══ Entries shown ══
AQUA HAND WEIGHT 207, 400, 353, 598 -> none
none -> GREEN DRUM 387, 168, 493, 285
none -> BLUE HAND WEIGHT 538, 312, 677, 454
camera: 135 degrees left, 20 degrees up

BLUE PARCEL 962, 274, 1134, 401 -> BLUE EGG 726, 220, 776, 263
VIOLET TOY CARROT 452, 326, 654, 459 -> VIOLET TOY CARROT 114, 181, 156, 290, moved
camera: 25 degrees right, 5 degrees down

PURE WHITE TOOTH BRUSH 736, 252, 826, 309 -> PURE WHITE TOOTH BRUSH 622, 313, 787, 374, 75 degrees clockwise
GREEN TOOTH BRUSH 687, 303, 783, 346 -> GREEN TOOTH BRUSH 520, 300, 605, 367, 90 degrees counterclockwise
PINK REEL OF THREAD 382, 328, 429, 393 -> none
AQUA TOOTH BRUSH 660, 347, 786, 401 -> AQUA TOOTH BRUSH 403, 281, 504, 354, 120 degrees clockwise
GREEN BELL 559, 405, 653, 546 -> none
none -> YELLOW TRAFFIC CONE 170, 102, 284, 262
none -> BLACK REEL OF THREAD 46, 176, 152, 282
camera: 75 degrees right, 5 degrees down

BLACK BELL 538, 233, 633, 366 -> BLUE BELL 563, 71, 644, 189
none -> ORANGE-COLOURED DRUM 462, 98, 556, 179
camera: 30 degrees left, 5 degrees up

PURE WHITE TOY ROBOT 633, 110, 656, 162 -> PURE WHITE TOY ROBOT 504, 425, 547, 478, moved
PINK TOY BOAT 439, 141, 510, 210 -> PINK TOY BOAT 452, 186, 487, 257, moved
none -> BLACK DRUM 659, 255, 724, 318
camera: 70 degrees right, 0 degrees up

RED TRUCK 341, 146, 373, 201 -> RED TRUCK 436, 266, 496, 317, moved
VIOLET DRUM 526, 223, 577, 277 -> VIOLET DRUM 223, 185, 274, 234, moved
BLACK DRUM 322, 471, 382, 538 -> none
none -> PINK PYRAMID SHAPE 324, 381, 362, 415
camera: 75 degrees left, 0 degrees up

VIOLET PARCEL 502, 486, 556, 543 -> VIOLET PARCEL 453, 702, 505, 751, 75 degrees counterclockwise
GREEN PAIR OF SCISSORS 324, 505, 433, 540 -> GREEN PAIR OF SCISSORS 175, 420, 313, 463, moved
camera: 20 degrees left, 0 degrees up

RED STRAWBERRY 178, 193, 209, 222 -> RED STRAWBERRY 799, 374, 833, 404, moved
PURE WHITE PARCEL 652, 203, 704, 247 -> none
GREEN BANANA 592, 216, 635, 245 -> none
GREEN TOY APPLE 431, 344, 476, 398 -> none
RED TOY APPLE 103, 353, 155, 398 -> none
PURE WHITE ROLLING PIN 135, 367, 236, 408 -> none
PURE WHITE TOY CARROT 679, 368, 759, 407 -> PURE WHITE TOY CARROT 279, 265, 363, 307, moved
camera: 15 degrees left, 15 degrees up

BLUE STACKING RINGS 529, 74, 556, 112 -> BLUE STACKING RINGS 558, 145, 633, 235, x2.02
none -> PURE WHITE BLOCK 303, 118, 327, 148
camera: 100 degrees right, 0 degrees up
═══
▶ **Prompt**: Tally the lines above containing "PARCEL". Number only.

▶ **Answer box**: 3